━━━ DATA SUPPLIED

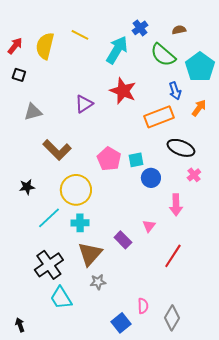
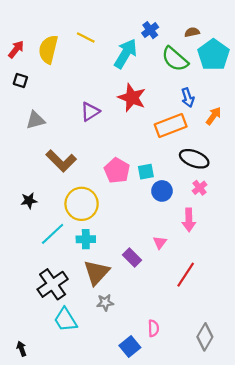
cyan pentagon: (200, 67) -> (213, 55), moved
pink cross: (194, 175) -> (200, 188), moved
gray diamond: (172, 318) -> (205, 337), moved

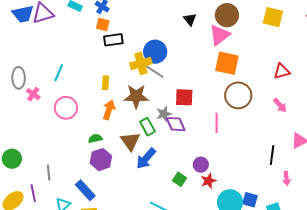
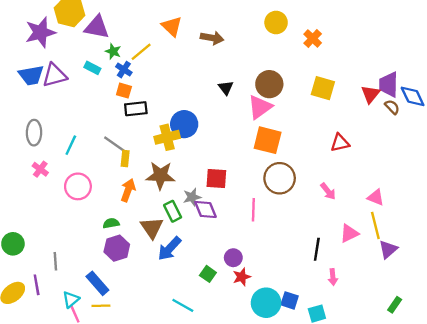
red triangle: (282, 71) -> (340, 143), moved
gray line: (155, 72) -> (114, 144), moved
gray ellipse: (19, 78) -> (34, 133), moved

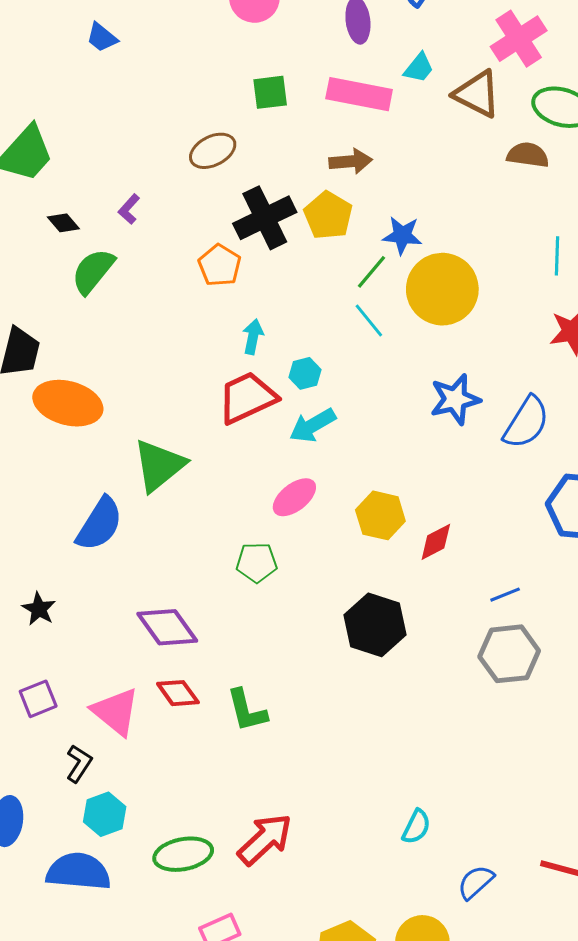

━━━━━━

**EXERCISE BRIEF**
Copy out every line of the data where the word "gray" occurs.

**YOUR SOLUTION**
gray diamond: (172, 318) -> (205, 337), moved
gray line: (155, 72) -> (114, 144), moved
gray ellipse: (19, 78) -> (34, 133), moved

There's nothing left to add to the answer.